Records excerpted from a collection
══════════════════════════════

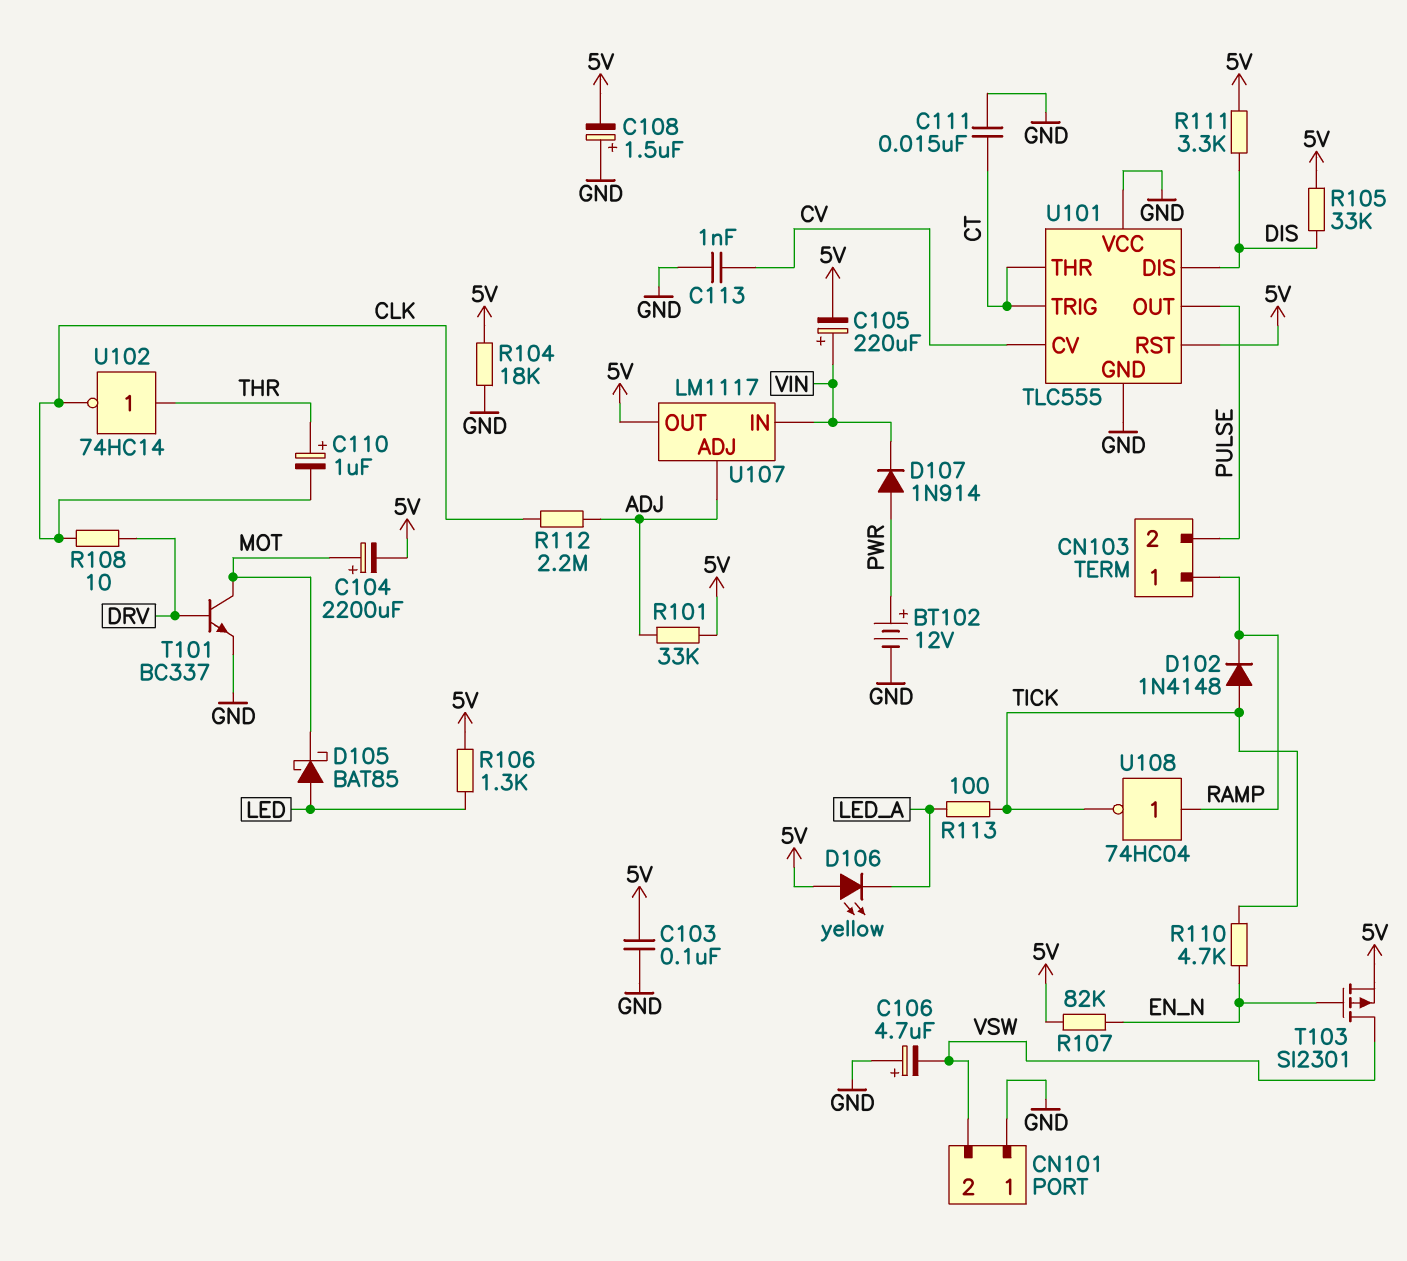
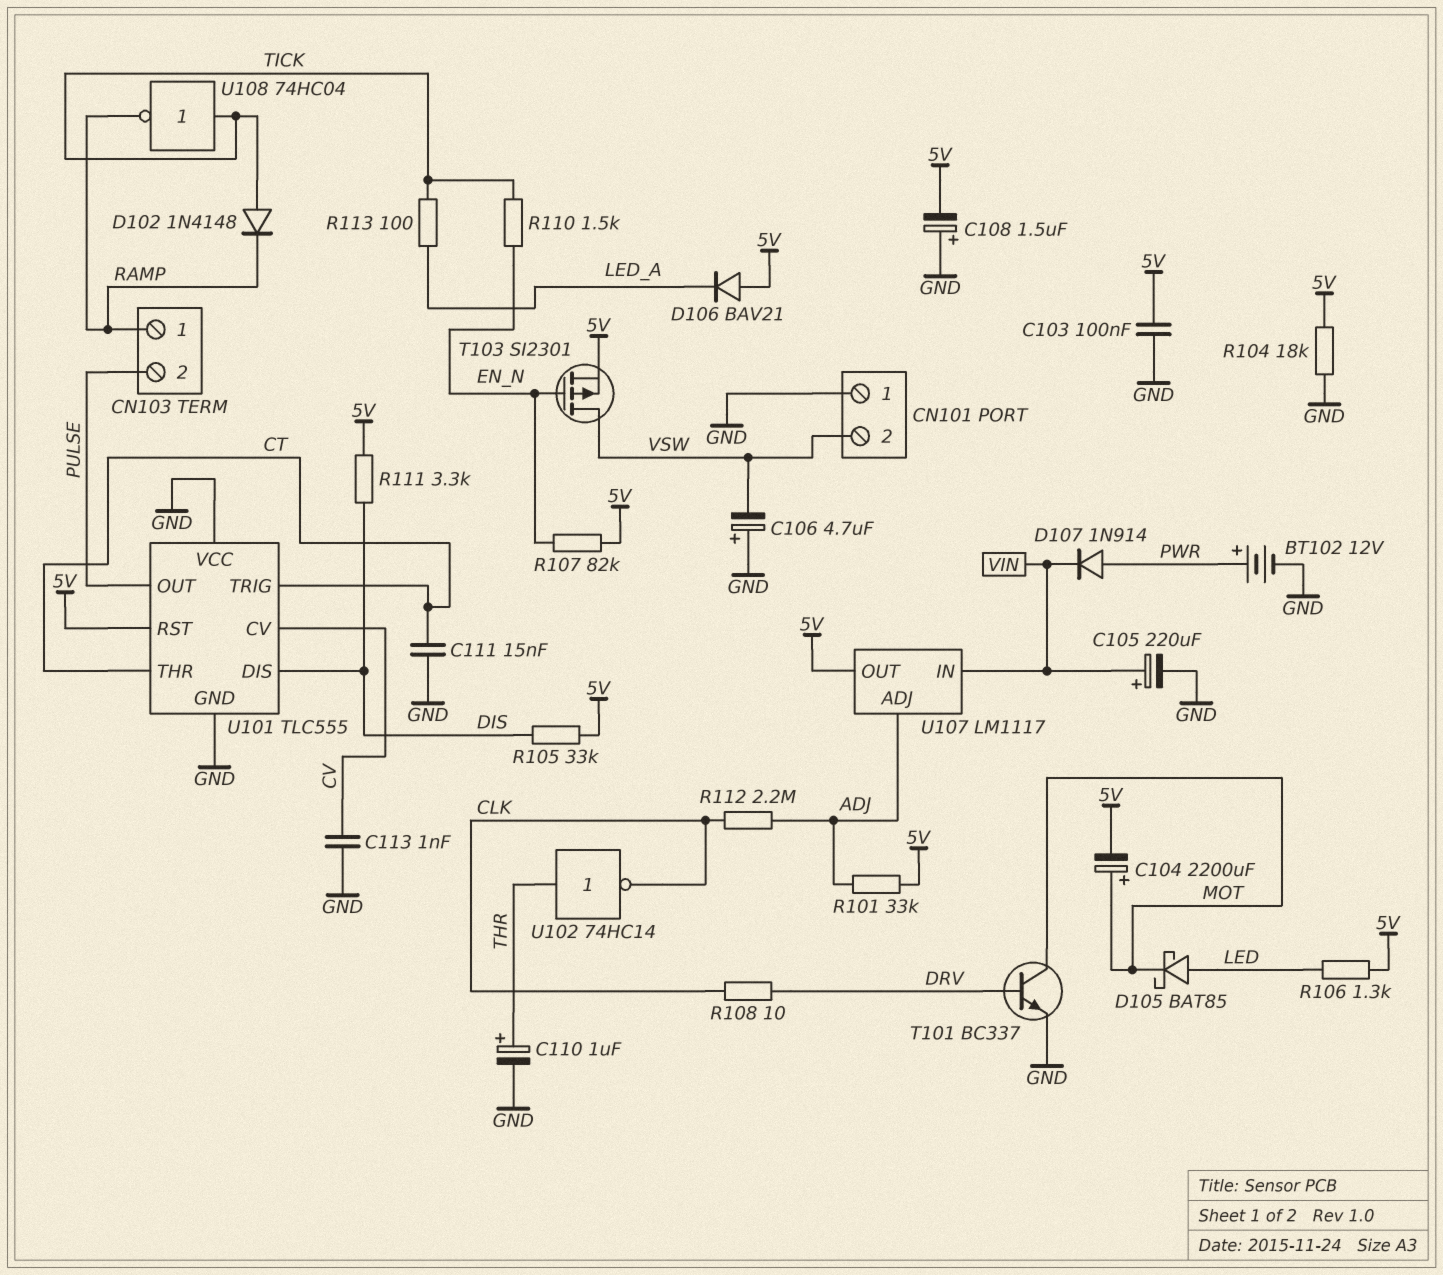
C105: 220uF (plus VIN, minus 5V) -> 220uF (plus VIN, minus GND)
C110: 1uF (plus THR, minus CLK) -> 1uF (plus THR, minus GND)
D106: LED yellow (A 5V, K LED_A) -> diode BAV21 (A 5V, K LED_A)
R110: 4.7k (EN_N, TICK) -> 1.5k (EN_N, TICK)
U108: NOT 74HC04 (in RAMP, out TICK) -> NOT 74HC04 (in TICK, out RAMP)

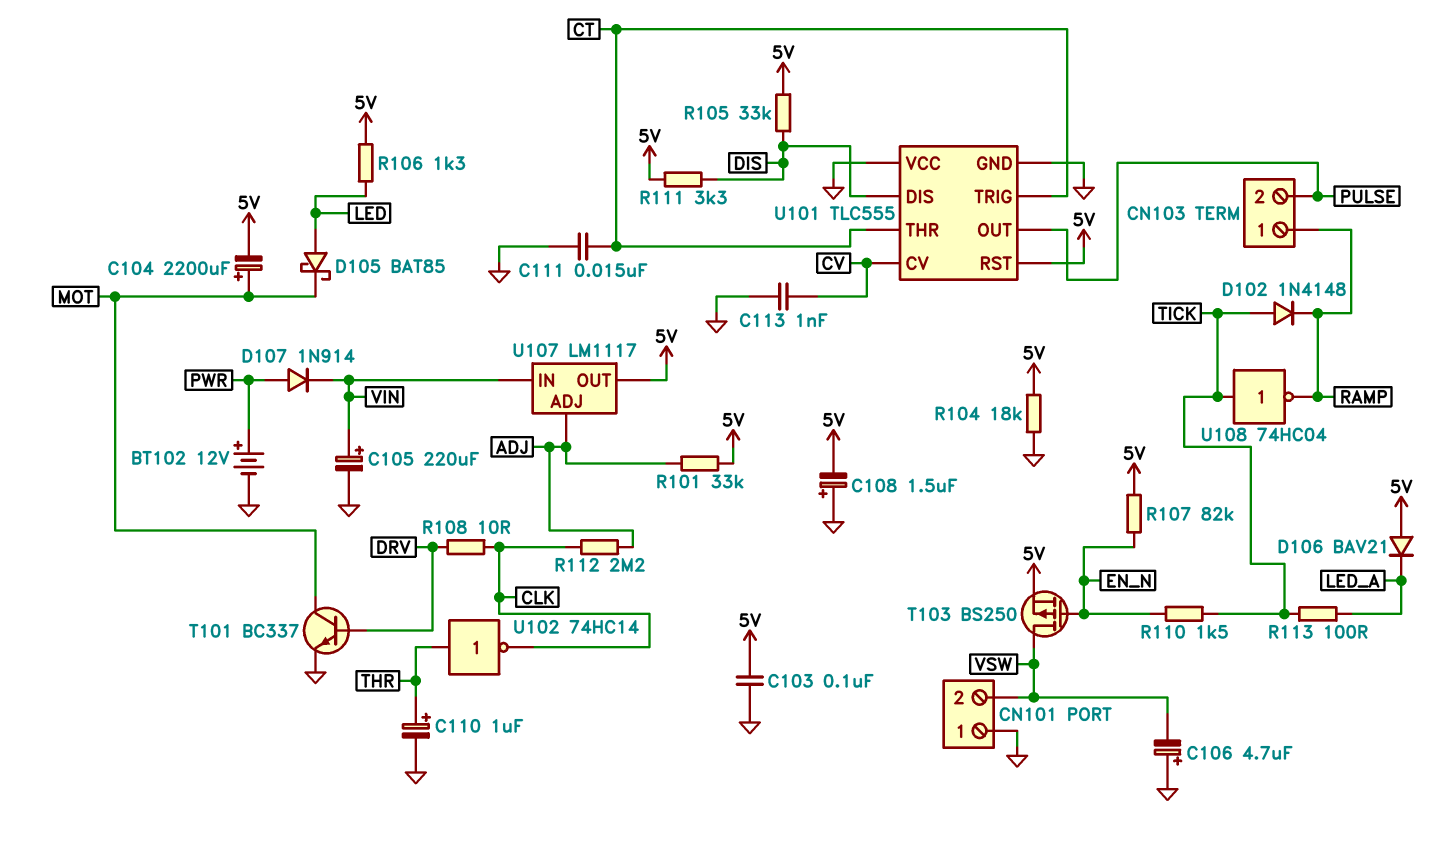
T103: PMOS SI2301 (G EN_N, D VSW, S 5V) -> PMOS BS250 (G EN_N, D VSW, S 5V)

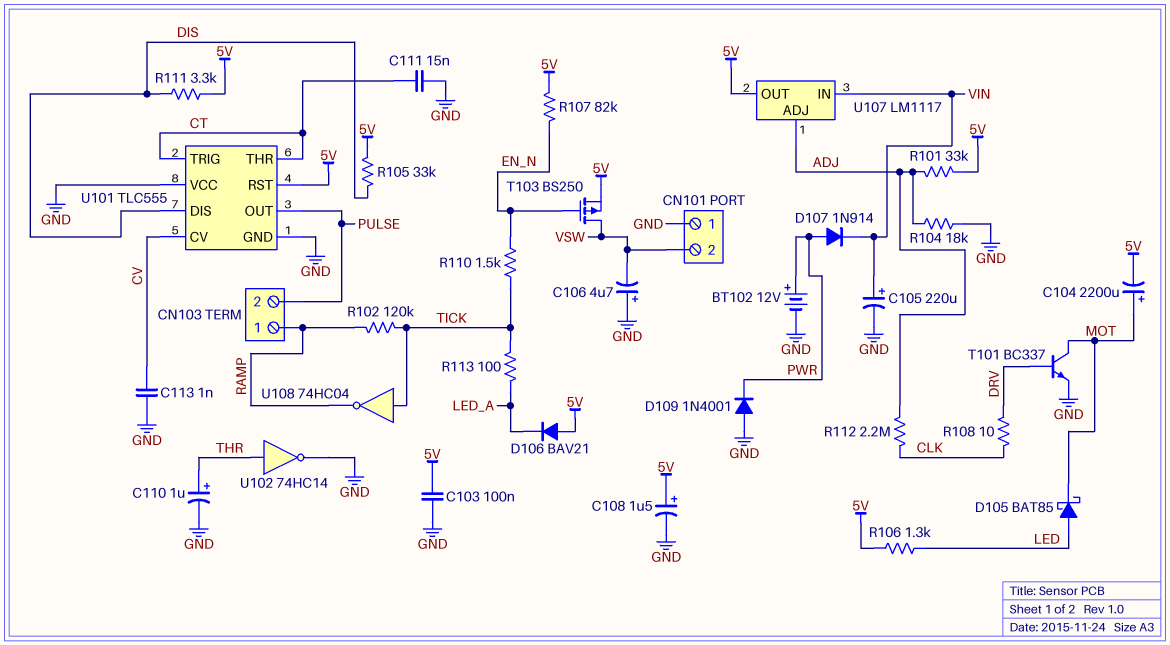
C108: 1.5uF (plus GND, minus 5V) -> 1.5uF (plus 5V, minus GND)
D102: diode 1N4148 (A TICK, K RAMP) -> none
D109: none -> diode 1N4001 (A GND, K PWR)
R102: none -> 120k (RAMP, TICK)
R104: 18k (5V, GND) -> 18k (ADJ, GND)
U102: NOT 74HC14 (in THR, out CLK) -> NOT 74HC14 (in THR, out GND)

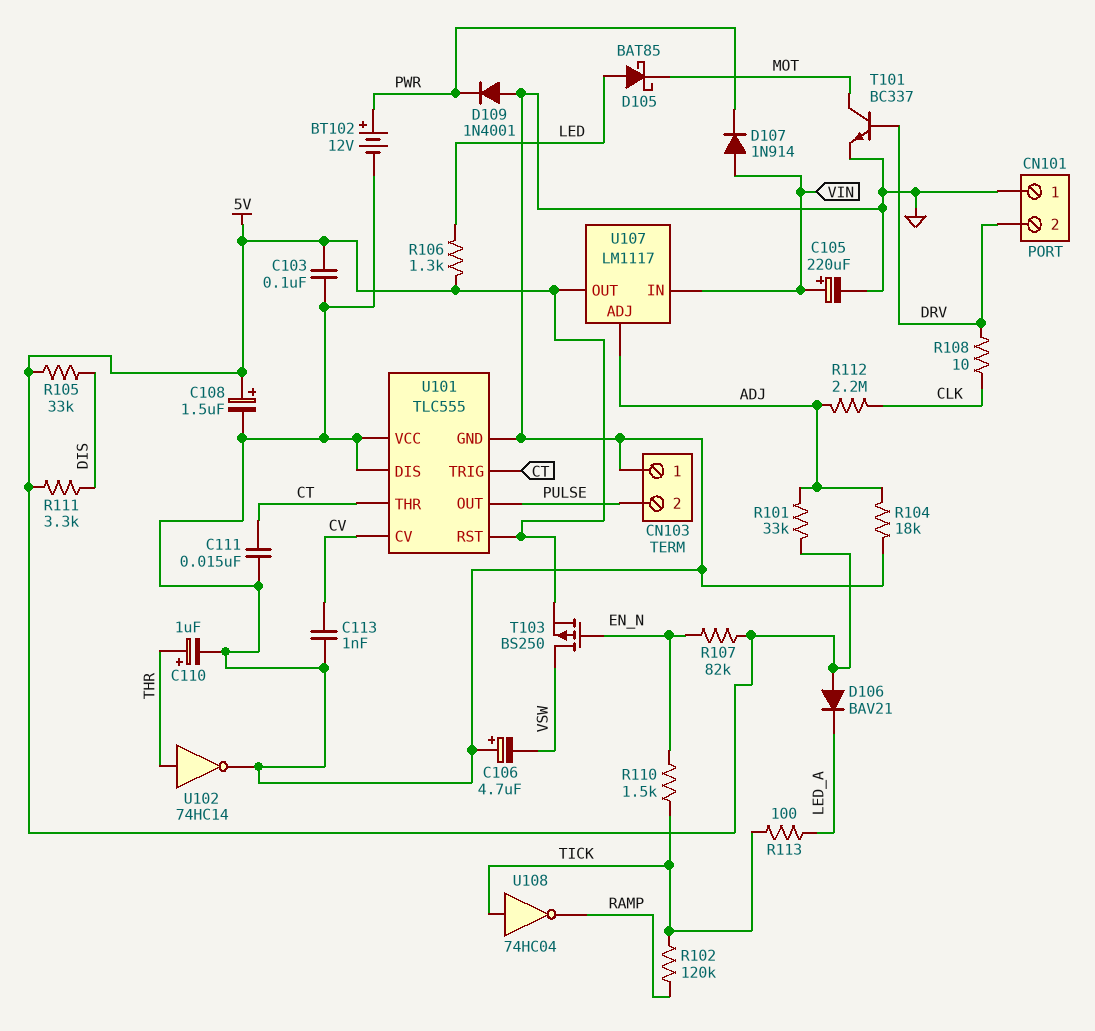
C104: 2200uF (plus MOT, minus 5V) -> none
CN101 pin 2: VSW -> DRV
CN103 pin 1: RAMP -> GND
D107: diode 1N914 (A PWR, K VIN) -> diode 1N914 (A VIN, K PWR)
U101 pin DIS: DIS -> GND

══════════════════════════════

Restate all entries above exactly, but not the images.

C105: 220uF (plus VIN, minus 5V) -> 220uF (plus VIN, minus GND)
C110: 1uF (plus THR, minus CLK) -> 1uF (plus THR, minus GND)
D106: LED yellow (A 5V, K LED_A) -> diode BAV21 (A 5V, K LED_A)
R110: 4.7k (EN_N, TICK) -> 1.5k (EN_N, TICK)
U108: NOT 74HC04 (in RAMP, out TICK) -> NOT 74HC04 (in TICK, out RAMP)

T103: PMOS SI2301 (G EN_N, D VSW, S 5V) -> PMOS BS250 (G EN_N, D VSW, S 5V)

C108: 1.5uF (plus GND, minus 5V) -> 1.5uF (plus 5V, minus GND)
D102: diode 1N4148 (A TICK, K RAMP) -> none
D109: none -> diode 1N4001 (A GND, K PWR)
R102: none -> 120k (RAMP, TICK)
R104: 18k (5V, GND) -> 18k (ADJ, GND)
U102: NOT 74HC14 (in THR, out CLK) -> NOT 74HC14 (in THR, out GND)

C104: 2200uF (plus MOT, minus 5V) -> none
CN101 pin 2: VSW -> DRV
CN103 pin 1: RAMP -> GND
D107: diode 1N914 (A PWR, K VIN) -> diode 1N914 (A VIN, K PWR)
U101 pin DIS: DIS -> GND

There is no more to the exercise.